= Beginning of Section =

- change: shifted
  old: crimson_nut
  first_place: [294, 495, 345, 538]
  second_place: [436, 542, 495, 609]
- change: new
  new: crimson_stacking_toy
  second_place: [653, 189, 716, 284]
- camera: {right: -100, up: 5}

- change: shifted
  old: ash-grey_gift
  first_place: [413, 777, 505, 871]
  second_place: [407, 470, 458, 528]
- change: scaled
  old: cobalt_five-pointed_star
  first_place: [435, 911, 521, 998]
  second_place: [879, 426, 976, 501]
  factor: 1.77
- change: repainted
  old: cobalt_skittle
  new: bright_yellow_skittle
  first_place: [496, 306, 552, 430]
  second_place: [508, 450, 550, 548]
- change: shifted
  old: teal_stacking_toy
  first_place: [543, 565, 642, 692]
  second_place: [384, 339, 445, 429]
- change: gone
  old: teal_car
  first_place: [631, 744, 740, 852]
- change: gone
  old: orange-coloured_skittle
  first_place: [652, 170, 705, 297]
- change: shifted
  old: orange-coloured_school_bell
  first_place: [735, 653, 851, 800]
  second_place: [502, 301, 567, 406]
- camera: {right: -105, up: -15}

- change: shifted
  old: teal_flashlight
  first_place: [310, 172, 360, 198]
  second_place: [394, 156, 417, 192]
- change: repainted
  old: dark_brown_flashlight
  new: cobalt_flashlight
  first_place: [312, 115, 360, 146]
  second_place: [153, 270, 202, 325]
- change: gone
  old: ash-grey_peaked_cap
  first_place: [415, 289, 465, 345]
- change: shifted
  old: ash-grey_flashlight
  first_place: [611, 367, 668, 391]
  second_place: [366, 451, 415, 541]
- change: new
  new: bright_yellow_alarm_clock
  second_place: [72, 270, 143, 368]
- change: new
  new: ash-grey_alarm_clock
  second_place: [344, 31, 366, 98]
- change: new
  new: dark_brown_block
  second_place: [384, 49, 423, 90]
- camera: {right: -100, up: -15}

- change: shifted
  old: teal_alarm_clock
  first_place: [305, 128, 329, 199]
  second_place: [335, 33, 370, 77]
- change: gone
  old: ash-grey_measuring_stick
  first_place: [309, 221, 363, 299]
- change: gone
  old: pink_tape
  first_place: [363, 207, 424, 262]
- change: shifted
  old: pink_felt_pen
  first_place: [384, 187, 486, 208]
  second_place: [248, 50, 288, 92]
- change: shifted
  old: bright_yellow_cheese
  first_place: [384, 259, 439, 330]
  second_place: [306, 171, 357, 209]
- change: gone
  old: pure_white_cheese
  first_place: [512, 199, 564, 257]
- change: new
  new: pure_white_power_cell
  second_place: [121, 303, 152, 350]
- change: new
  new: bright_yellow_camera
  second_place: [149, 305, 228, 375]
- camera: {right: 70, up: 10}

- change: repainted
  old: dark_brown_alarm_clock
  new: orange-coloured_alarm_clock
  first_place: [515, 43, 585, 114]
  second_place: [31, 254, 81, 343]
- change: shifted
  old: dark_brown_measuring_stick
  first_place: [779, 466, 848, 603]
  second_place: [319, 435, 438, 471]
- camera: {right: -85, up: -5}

= End of Section =

What you need to do: Please print the material above exactly as it appears, from its first line through the line containing "first_place: [543, 565, 642, 692]", inclusive, and stop there.

Response to this task:
- change: shifted
  old: crimson_nut
  first_place: [294, 495, 345, 538]
  second_place: [436, 542, 495, 609]
- change: new
  new: crimson_stacking_toy
  second_place: [653, 189, 716, 284]
- camera: {right: -100, up: 5}

- change: shifted
  old: ash-grey_gift
  first_place: [413, 777, 505, 871]
  second_place: [407, 470, 458, 528]
- change: scaled
  old: cobalt_five-pointed_star
  first_place: [435, 911, 521, 998]
  second_place: [879, 426, 976, 501]
  factor: 1.77
- change: repainted
  old: cobalt_skittle
  new: bright_yellow_skittle
  first_place: [496, 306, 552, 430]
  second_place: [508, 450, 550, 548]
- change: shifted
  old: teal_stacking_toy
  first_place: [543, 565, 642, 692]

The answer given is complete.